▶ **What to produce**
Show every line in the entries below that contains the string "kern", copying each one in full.

Extracted records:
▶
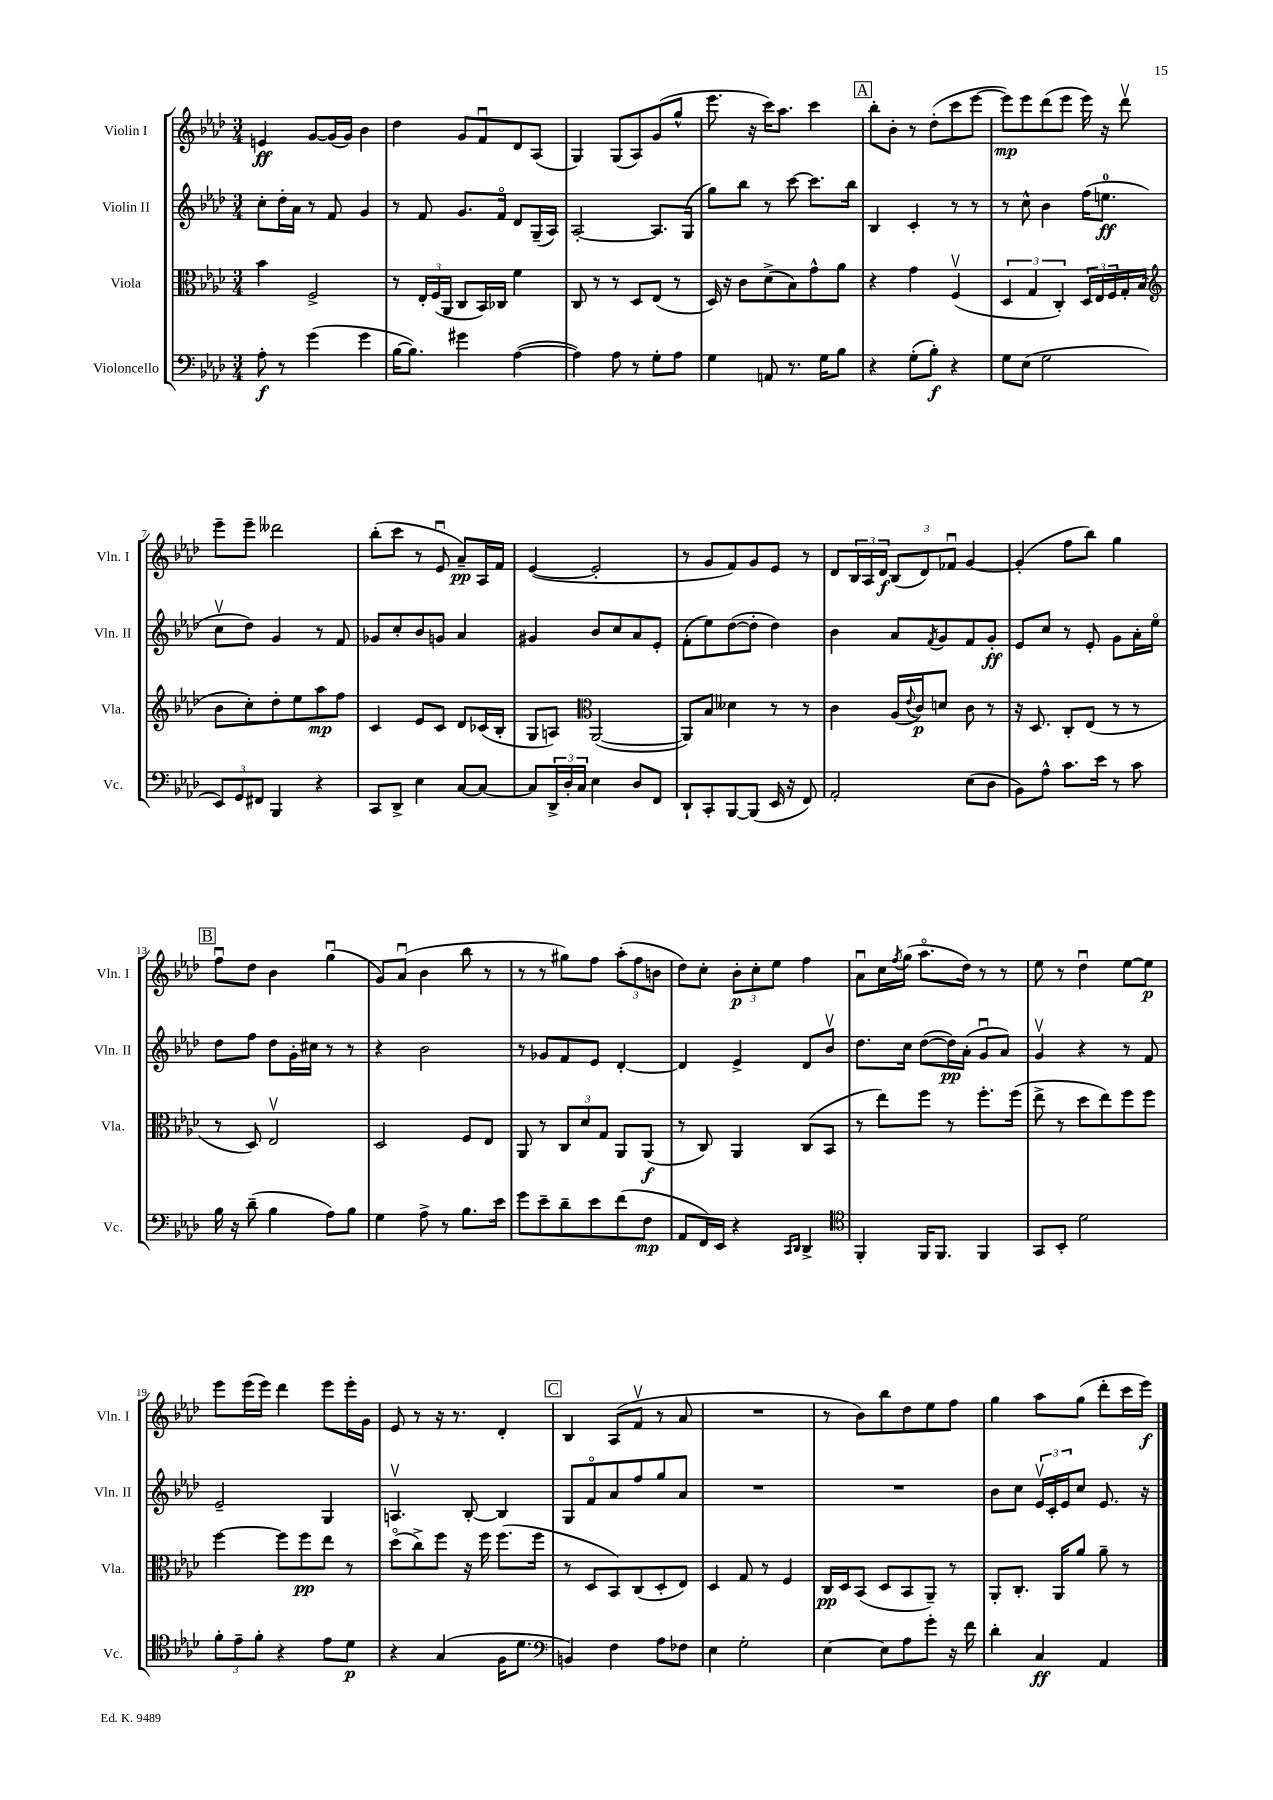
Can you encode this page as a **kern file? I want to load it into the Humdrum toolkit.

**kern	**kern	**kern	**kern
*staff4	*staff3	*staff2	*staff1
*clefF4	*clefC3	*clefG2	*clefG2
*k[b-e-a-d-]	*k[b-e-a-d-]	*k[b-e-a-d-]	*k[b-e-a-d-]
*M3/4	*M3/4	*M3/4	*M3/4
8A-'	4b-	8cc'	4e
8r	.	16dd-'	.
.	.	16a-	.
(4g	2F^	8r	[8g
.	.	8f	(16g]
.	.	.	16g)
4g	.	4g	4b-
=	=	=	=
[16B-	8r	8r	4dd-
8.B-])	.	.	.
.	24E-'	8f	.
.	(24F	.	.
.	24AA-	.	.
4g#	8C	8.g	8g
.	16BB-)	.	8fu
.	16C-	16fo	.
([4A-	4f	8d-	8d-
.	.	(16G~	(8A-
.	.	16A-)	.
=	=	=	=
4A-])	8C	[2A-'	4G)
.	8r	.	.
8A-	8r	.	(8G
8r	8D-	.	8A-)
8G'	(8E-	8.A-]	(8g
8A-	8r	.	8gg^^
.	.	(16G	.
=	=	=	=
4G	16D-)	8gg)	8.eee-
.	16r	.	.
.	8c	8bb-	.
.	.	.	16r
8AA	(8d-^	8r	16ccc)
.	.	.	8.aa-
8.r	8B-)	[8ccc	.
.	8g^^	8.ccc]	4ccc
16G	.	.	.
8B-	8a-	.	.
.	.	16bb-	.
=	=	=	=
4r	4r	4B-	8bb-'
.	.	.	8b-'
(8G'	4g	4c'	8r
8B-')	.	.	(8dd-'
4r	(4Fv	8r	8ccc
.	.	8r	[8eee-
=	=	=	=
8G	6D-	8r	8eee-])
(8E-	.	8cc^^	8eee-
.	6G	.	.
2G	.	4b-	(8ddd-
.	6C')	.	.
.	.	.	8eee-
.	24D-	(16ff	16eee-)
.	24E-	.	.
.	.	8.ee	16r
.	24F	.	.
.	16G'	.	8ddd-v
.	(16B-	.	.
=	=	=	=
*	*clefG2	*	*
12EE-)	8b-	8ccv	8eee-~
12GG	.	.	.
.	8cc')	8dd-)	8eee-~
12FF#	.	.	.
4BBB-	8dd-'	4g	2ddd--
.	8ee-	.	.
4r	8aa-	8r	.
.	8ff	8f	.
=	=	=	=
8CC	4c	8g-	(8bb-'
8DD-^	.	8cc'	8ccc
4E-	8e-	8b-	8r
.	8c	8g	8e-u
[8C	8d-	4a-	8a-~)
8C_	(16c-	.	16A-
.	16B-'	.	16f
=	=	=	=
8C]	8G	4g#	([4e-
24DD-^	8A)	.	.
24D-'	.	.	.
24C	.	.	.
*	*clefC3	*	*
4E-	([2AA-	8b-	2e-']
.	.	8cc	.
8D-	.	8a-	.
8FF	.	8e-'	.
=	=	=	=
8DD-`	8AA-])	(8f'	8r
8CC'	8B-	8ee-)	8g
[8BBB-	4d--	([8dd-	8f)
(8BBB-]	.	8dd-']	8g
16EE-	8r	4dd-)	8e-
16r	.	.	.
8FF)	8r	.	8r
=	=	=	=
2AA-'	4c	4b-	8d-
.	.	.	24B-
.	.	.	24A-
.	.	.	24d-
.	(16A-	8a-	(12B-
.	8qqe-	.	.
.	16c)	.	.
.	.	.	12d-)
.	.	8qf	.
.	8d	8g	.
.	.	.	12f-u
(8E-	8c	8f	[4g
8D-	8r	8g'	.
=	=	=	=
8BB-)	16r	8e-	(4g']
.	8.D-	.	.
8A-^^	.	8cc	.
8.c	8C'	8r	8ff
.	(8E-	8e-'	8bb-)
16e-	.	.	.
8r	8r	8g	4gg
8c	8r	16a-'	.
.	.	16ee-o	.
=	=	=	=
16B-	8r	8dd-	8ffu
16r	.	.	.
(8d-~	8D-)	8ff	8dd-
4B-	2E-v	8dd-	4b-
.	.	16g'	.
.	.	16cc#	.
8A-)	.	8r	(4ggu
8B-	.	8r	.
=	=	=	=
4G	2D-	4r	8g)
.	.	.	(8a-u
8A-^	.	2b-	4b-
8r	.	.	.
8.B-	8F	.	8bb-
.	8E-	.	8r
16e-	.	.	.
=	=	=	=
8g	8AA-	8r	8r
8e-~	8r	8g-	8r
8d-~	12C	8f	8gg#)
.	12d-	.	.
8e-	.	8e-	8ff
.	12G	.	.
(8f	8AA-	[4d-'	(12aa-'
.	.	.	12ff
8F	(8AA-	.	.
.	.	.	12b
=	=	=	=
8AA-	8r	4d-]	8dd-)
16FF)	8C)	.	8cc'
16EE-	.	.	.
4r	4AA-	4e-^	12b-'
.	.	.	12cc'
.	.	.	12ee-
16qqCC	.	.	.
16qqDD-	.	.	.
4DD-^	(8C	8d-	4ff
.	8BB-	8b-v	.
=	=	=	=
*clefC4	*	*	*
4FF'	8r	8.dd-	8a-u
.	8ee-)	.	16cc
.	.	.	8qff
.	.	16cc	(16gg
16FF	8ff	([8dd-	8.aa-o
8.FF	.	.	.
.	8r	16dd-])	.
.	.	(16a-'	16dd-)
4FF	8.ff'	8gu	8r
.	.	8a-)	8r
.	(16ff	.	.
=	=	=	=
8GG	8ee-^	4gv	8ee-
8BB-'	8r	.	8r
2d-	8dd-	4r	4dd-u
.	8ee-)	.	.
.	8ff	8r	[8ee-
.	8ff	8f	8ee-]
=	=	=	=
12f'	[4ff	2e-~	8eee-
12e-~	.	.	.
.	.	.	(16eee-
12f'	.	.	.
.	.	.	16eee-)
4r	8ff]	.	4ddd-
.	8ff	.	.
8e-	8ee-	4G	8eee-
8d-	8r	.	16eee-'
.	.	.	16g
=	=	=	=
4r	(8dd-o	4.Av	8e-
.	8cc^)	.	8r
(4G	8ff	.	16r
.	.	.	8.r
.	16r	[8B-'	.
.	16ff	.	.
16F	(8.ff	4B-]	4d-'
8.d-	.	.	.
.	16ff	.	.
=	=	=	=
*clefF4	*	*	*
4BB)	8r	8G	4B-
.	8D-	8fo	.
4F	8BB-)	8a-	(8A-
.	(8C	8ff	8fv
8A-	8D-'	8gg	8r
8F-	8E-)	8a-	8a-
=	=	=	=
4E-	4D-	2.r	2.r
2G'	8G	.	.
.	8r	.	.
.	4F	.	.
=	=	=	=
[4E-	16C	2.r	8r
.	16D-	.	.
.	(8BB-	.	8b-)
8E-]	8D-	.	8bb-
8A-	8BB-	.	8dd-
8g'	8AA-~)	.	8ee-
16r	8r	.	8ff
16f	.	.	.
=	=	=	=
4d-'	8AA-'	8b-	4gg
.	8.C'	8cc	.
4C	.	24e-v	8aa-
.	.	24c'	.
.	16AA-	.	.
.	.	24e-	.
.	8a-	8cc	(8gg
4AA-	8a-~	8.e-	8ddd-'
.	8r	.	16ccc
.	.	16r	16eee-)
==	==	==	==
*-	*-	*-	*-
◀
▶ **Output of the task**
Can you encode this page as a **kern file? I want to load it into the Humdrum toolkit.
**kern	**kern	**kern	**kern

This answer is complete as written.